_EXERCISE GOAL_
Print the data word for word from its first line through the line containing "pink line: rotated 56 degrees clockwise", inclusive.

** Start **

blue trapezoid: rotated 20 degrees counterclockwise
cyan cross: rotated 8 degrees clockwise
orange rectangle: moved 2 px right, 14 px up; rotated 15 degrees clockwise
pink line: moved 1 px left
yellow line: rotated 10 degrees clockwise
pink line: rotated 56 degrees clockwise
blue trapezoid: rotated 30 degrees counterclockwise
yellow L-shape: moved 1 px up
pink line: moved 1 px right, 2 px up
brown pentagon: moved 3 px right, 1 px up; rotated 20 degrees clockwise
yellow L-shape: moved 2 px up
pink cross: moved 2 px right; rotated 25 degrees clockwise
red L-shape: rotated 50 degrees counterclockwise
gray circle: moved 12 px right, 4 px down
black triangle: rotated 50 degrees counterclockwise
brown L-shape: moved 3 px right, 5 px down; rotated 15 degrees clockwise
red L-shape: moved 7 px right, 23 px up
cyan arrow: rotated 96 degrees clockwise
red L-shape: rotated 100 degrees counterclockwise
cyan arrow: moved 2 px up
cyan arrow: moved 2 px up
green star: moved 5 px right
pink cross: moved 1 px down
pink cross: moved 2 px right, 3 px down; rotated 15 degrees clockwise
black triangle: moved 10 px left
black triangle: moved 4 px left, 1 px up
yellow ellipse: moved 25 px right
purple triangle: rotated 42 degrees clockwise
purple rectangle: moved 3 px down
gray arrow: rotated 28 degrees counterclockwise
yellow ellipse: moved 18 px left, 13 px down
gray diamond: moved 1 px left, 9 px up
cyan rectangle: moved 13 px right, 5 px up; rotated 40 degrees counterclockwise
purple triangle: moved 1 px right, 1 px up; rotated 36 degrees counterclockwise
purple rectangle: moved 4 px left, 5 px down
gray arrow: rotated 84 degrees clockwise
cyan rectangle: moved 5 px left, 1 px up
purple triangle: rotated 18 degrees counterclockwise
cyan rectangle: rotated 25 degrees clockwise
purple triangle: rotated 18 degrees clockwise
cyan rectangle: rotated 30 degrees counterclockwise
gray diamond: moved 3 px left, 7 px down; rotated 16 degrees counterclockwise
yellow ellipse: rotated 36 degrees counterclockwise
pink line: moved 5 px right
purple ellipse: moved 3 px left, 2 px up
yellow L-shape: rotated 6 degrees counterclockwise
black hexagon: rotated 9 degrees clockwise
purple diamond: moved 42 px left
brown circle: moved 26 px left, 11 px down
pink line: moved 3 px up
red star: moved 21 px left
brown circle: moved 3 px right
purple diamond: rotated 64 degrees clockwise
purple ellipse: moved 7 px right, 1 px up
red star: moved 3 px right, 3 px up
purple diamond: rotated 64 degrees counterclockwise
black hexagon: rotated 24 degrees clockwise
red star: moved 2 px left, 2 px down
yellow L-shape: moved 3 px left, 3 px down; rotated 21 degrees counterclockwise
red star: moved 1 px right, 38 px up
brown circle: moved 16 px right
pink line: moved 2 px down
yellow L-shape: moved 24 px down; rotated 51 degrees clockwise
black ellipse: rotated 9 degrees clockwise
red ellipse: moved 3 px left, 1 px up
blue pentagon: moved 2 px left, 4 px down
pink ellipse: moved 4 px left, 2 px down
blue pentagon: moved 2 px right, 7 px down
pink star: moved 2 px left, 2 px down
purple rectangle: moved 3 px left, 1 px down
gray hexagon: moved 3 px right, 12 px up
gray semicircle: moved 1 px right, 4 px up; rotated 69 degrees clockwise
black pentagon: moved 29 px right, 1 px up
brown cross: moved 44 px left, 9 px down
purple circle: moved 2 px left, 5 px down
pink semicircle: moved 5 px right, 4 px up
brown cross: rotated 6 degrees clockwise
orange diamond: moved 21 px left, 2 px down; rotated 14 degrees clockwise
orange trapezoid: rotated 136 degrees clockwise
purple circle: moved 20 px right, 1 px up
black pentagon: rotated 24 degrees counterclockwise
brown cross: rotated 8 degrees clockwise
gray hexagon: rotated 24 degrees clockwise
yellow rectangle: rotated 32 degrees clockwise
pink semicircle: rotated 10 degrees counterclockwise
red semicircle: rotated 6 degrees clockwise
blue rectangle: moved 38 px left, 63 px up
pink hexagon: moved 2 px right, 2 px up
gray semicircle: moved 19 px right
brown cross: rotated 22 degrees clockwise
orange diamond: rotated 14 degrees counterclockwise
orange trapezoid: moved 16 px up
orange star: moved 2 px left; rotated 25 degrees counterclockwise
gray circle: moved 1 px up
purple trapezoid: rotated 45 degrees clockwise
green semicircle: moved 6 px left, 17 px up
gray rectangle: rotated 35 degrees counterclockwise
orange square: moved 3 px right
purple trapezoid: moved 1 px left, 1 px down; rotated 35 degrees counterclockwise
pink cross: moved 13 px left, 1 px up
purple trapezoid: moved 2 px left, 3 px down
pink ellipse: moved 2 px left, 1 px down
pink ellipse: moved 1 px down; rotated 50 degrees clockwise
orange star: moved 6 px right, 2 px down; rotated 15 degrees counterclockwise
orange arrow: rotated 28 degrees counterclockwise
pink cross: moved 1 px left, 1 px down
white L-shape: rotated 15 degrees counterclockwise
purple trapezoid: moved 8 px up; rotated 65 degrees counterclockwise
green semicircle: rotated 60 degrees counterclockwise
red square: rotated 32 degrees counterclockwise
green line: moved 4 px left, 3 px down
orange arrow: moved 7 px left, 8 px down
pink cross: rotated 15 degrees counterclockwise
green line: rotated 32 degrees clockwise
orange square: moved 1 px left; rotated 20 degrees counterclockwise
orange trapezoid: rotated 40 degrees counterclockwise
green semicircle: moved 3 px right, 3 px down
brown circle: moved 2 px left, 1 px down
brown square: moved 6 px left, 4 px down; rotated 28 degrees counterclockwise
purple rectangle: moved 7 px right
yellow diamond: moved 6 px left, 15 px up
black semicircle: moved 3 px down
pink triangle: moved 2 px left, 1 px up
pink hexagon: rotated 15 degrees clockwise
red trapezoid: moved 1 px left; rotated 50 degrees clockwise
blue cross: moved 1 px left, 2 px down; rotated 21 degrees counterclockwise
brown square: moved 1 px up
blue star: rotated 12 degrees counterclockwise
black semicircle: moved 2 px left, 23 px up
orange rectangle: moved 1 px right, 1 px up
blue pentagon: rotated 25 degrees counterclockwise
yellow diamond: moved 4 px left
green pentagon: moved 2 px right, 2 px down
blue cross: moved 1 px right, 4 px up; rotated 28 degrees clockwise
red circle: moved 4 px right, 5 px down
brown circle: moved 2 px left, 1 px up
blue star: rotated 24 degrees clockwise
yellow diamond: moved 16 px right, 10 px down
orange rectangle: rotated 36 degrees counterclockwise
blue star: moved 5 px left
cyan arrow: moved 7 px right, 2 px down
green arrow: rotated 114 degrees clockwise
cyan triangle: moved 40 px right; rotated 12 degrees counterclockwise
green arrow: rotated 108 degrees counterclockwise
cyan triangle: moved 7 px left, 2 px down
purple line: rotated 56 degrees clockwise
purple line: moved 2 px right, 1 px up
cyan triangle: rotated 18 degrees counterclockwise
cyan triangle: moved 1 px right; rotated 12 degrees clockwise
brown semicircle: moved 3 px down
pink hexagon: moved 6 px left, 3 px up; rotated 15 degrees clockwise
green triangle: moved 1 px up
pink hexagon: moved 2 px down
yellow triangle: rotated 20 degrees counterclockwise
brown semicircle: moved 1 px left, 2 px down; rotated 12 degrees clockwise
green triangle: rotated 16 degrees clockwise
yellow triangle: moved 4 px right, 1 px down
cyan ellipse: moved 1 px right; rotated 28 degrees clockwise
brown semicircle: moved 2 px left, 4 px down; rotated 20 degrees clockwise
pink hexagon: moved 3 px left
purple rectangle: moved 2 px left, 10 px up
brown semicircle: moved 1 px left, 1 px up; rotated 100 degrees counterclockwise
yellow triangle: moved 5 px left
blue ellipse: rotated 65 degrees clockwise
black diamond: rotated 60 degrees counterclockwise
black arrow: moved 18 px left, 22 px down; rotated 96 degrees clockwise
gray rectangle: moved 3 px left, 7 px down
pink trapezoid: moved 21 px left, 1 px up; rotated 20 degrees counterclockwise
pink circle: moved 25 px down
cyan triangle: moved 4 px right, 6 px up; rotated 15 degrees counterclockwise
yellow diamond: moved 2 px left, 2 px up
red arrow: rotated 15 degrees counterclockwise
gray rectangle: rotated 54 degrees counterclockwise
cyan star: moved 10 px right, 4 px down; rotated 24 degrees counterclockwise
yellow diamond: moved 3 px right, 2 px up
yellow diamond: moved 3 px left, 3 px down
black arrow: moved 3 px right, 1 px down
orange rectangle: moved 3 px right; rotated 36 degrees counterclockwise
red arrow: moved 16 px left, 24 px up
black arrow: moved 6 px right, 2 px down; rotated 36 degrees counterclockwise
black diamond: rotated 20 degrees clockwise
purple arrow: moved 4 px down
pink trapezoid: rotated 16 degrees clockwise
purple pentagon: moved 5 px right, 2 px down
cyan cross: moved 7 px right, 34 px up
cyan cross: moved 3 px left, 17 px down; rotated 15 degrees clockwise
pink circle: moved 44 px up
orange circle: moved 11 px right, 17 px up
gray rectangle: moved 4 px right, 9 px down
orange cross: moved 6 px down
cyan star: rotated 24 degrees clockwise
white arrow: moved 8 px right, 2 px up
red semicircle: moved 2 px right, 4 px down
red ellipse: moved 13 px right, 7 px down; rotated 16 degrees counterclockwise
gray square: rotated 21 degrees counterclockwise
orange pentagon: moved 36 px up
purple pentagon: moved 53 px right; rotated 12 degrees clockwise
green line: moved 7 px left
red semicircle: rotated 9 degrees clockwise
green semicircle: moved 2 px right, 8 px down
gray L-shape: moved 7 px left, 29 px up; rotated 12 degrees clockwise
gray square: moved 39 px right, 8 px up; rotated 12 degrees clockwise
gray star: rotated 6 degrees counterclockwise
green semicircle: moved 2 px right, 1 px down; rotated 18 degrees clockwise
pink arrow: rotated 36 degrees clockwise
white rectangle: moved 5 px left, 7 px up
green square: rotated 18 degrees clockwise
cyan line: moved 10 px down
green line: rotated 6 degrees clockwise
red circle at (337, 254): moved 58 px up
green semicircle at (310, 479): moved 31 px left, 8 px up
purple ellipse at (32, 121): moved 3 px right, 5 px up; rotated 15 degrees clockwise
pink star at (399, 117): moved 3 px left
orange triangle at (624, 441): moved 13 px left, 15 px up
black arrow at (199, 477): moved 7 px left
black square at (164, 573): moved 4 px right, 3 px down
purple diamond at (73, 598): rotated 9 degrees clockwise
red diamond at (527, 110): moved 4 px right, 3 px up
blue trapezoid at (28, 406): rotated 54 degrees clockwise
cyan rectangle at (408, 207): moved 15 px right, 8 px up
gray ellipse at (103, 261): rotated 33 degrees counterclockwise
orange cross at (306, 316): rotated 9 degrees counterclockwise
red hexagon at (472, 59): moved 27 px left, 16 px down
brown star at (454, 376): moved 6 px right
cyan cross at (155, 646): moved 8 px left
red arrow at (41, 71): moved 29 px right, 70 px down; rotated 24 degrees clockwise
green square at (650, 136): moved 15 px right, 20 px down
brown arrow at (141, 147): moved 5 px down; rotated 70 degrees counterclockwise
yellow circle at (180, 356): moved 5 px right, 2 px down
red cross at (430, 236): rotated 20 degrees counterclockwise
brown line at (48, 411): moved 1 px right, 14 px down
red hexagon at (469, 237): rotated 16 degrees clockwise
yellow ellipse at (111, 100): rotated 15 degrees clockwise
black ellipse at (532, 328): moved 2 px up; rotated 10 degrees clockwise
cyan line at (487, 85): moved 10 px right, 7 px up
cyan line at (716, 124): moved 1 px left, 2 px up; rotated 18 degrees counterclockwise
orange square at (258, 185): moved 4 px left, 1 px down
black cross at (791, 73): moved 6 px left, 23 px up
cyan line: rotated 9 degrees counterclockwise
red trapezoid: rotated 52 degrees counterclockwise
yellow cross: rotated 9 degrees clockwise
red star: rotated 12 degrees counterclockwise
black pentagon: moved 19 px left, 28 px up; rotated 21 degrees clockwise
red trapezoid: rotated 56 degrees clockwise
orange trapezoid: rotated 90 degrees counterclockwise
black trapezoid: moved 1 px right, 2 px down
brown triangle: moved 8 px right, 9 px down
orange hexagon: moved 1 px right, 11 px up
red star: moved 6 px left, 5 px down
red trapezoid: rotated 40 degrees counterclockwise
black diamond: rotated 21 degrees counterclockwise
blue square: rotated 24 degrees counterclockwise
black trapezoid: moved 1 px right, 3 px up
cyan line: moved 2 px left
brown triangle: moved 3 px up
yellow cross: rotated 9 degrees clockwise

** End **

_THE ANSWER_
blue trapezoid: rotated 20 degrees counterclockwise
cyan cross: rotated 8 degrees clockwise
orange rectangle: moved 2 px right, 14 px up; rotated 15 degrees clockwise
pink line: moved 1 px left
yellow line: rotated 10 degrees clockwise
pink line: rotated 56 degrees clockwise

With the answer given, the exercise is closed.